RECORDS FOR THE TASK.
********

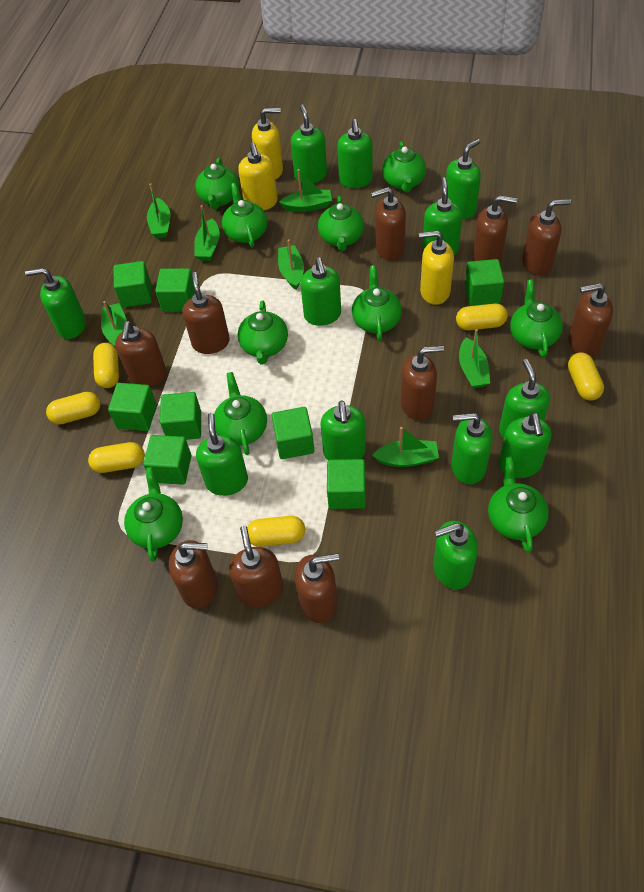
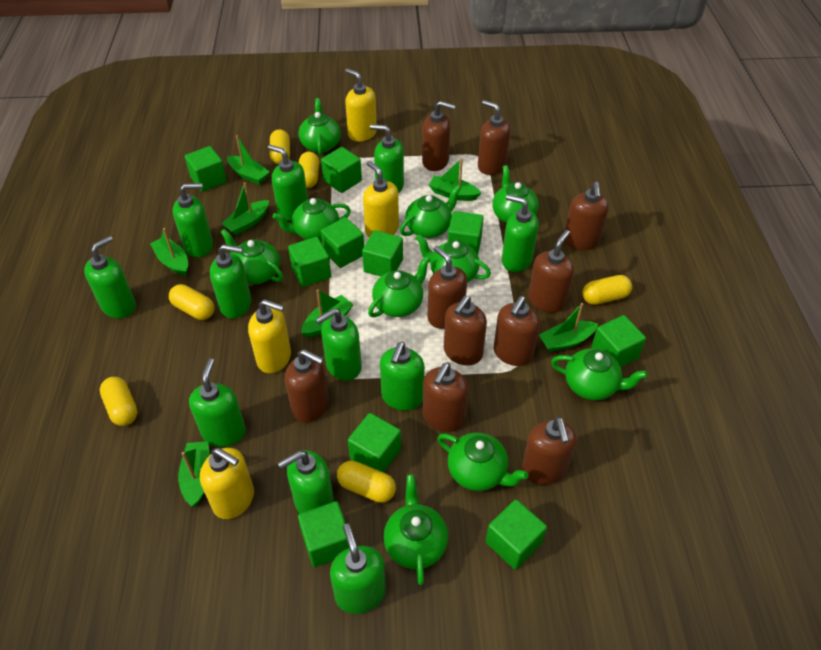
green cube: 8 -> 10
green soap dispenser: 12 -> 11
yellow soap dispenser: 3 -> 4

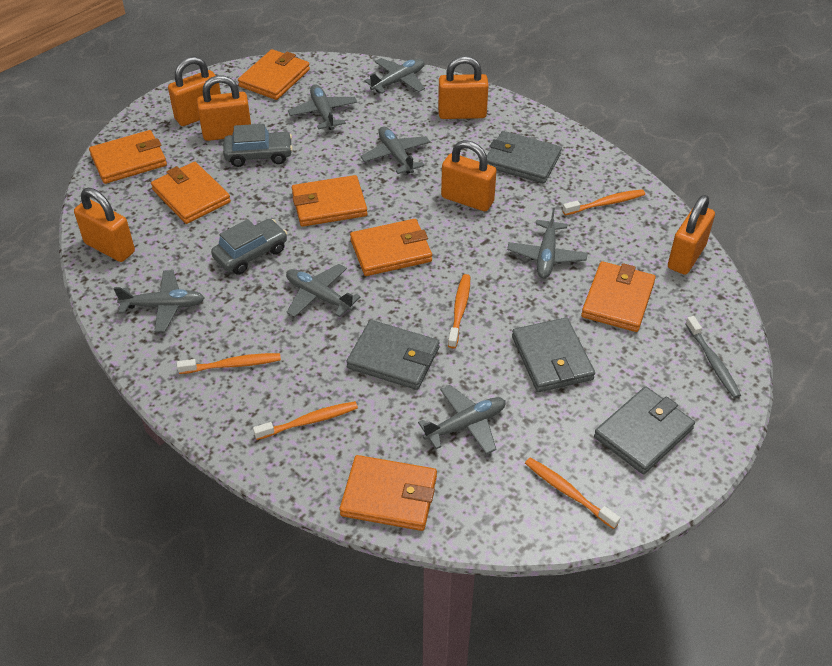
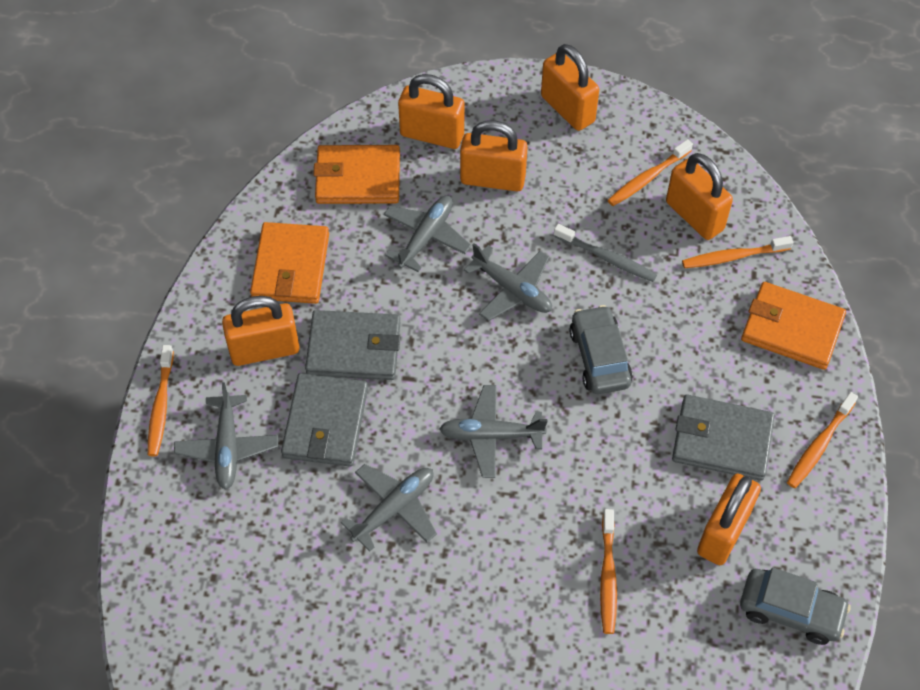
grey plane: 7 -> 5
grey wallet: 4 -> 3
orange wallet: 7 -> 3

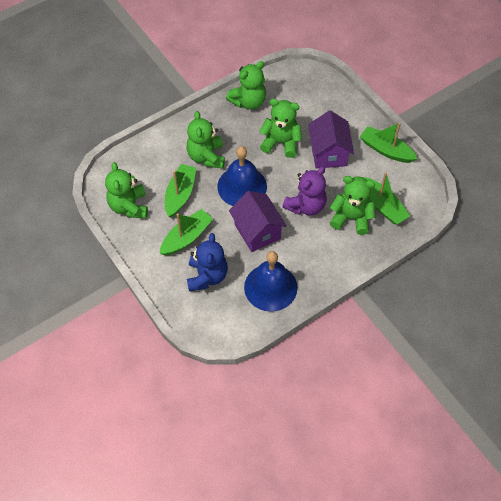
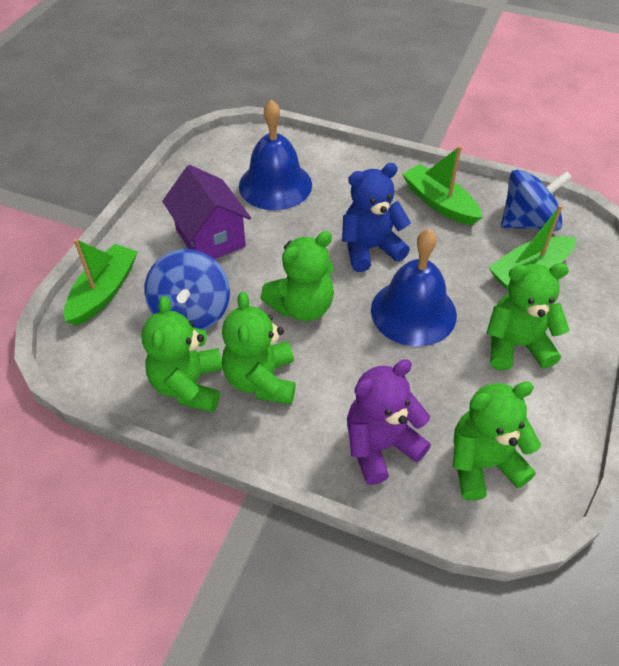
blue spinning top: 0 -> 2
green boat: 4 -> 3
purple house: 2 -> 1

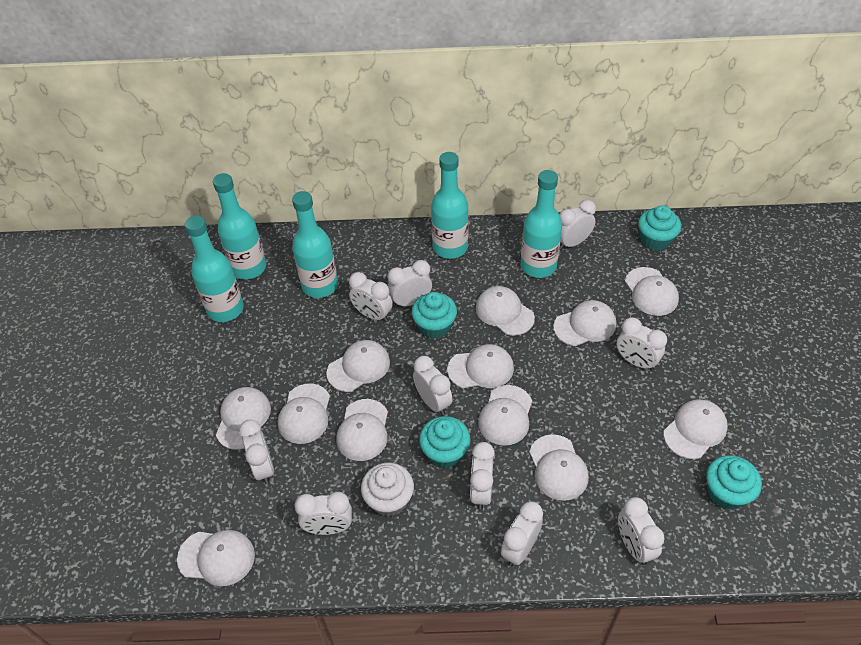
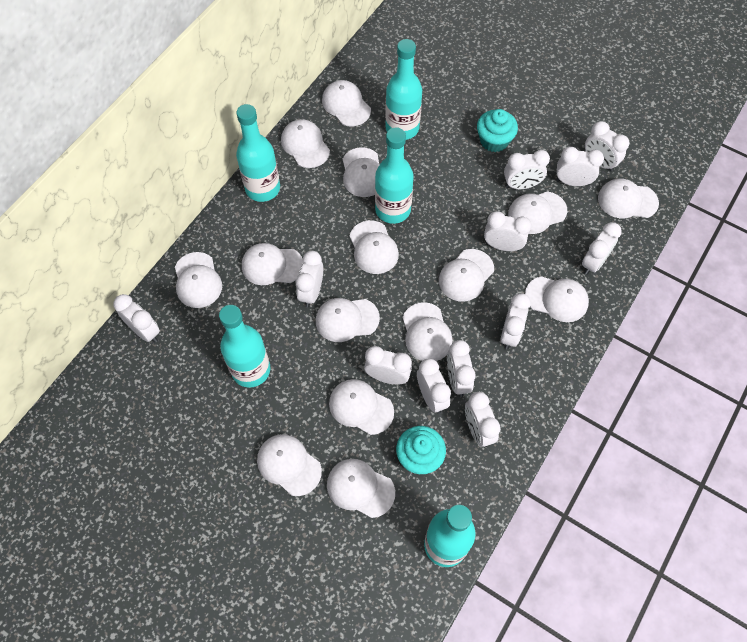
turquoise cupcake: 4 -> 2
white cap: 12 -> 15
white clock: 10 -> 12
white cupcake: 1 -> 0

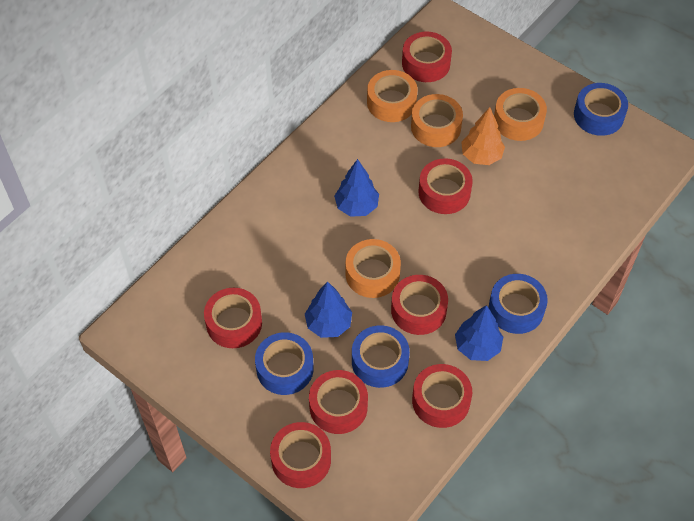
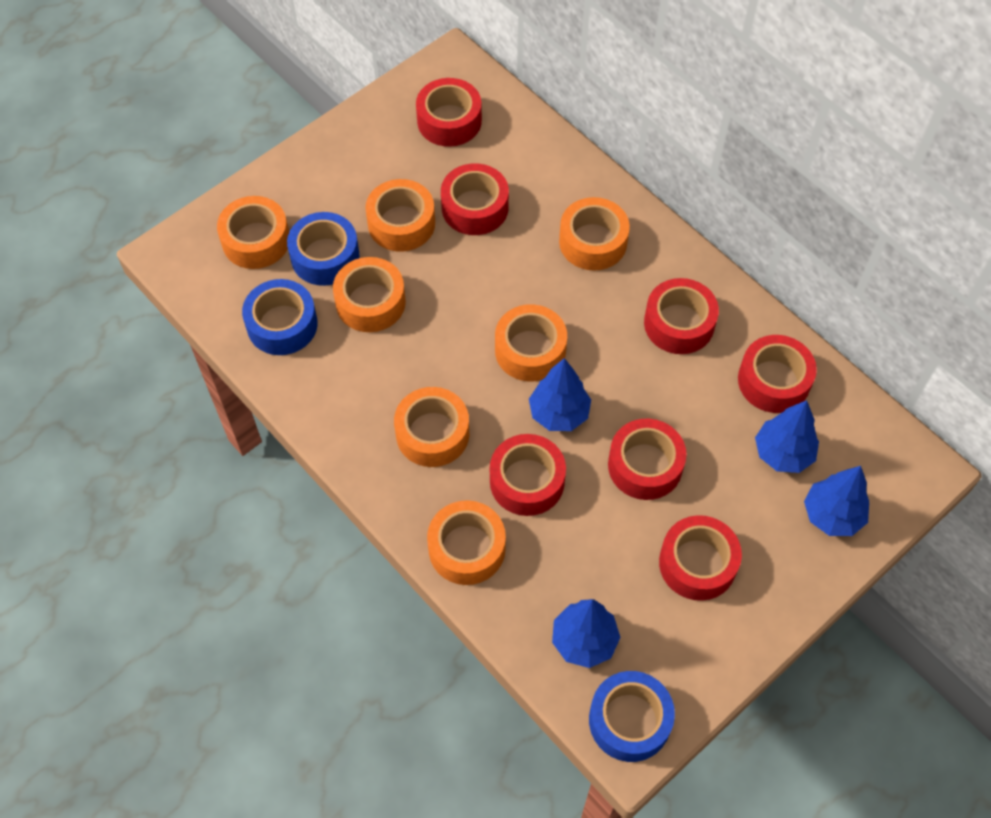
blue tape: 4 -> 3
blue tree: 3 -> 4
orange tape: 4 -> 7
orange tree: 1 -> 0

********

THE PROBLEM. Would you give again, exactly as written, the lines from the one containing "grey plane: 7 -> 5" through the end of the records, with no pictures and no other lines?

RESPONSE AREA.
grey plane: 7 -> 5
grey wallet: 4 -> 3
orange wallet: 7 -> 3

blue spinning top: 0 -> 2
green boat: 4 -> 3
purple house: 2 -> 1

turquoise cupcake: 4 -> 2
white cap: 12 -> 15
white clock: 10 -> 12
white cupcake: 1 -> 0

blue tape: 4 -> 3
blue tree: 3 -> 4
orange tape: 4 -> 7
orange tree: 1 -> 0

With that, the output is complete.